## [EXERCISE INSTRUCTIONS]
Below are entries; output exactly the lines from the one with "orange rectangle: (213, 340)" to the one with "blue star: (78, 53) -> (93, 57), moved", both included, and nothing else.

[Stored entries]
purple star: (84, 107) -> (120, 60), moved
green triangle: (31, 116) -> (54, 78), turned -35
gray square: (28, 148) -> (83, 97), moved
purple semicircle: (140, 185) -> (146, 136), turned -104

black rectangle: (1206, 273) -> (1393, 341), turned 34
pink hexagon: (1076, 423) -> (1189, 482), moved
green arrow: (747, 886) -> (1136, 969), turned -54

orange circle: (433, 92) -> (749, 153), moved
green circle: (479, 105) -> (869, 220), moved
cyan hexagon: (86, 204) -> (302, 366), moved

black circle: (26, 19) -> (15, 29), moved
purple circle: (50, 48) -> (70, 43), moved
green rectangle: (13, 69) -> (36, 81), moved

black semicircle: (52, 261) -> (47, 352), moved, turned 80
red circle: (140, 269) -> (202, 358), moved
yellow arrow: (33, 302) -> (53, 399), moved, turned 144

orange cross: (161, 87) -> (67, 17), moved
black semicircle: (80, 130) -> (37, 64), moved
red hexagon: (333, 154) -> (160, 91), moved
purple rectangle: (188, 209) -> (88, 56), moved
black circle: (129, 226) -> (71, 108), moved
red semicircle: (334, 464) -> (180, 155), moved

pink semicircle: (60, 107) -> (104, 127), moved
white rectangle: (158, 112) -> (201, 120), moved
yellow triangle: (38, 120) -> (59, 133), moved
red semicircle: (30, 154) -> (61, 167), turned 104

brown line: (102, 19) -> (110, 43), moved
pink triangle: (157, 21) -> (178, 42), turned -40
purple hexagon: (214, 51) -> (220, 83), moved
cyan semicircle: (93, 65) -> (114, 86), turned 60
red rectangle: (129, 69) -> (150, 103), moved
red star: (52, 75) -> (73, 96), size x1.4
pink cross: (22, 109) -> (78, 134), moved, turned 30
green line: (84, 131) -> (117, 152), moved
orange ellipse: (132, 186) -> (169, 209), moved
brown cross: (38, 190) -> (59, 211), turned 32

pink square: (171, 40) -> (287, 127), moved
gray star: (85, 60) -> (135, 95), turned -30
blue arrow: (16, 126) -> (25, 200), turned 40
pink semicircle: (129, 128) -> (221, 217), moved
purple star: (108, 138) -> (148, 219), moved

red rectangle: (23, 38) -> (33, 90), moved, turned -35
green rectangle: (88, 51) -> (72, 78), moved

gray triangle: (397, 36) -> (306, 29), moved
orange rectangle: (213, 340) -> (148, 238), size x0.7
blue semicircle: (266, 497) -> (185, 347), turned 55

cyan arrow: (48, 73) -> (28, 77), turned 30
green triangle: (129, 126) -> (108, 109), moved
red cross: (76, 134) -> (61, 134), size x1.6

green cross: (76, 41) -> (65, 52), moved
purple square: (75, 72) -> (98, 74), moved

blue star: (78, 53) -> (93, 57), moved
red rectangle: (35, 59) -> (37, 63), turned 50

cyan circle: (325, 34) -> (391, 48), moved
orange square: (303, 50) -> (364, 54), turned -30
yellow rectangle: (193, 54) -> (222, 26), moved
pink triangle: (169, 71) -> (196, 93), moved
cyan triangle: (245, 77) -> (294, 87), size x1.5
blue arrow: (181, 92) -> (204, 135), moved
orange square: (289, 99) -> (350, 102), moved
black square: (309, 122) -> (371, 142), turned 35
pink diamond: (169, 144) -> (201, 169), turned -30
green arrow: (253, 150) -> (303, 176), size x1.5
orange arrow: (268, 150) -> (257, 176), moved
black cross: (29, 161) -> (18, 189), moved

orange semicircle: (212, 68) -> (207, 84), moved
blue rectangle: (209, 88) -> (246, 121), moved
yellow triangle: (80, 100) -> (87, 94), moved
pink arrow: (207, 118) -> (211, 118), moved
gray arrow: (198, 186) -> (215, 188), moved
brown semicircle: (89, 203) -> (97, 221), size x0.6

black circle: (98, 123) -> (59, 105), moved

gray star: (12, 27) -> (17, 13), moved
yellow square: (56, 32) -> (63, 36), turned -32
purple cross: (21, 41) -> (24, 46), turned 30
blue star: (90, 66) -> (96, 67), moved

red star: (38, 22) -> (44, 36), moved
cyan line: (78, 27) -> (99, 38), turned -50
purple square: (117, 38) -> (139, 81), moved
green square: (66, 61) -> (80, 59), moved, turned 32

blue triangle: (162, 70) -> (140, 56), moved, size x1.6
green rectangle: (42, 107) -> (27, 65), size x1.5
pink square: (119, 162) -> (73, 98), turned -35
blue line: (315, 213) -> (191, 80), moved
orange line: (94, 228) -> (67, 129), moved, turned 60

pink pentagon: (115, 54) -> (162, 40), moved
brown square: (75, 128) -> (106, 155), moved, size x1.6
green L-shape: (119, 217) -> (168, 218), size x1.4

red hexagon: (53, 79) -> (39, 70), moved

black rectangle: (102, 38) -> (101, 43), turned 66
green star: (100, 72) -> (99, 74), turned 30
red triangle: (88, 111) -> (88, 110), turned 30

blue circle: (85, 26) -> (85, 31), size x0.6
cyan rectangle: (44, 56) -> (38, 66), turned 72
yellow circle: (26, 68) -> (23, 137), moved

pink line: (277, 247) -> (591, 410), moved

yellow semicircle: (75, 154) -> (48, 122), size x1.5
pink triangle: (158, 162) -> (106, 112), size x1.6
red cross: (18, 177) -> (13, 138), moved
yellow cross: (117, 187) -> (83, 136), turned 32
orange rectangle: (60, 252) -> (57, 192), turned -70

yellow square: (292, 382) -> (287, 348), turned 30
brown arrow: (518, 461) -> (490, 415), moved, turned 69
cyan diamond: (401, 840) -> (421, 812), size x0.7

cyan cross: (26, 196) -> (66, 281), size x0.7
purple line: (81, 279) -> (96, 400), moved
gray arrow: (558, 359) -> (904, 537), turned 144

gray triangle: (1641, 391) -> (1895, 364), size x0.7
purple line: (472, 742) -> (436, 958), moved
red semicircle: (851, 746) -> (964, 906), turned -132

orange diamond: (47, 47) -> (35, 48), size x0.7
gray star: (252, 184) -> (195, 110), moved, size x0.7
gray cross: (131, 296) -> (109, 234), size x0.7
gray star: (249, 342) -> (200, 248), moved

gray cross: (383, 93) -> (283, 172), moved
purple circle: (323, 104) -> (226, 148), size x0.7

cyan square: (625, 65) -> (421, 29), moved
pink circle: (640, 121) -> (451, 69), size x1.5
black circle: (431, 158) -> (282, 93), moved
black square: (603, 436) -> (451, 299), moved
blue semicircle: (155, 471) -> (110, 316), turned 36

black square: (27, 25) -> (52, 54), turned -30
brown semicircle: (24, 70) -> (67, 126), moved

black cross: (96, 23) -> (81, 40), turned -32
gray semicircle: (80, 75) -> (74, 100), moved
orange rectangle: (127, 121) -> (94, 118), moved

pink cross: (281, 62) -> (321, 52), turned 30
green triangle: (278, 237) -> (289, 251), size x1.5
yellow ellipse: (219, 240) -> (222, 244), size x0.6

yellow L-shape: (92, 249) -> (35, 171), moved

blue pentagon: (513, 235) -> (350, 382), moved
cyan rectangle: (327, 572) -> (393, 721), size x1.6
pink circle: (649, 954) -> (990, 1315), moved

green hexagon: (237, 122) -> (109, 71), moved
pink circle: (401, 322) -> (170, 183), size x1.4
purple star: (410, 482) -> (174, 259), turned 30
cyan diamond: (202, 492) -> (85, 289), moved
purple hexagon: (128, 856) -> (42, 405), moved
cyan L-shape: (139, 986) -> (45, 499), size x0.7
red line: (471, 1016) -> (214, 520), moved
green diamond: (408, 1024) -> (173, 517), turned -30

## [ANSWER]
orange rectangle: (213, 340) -> (148, 238), size x0.7
blue semicircle: (266, 497) -> (185, 347), turned 55

cyan arrow: (48, 73) -> (28, 77), turned 30
green triangle: (129, 126) -> (108, 109), moved
red cross: (76, 134) -> (61, 134), size x1.6

green cross: (76, 41) -> (65, 52), moved
purple square: (75, 72) -> (98, 74), moved

blue star: (78, 53) -> (93, 57), moved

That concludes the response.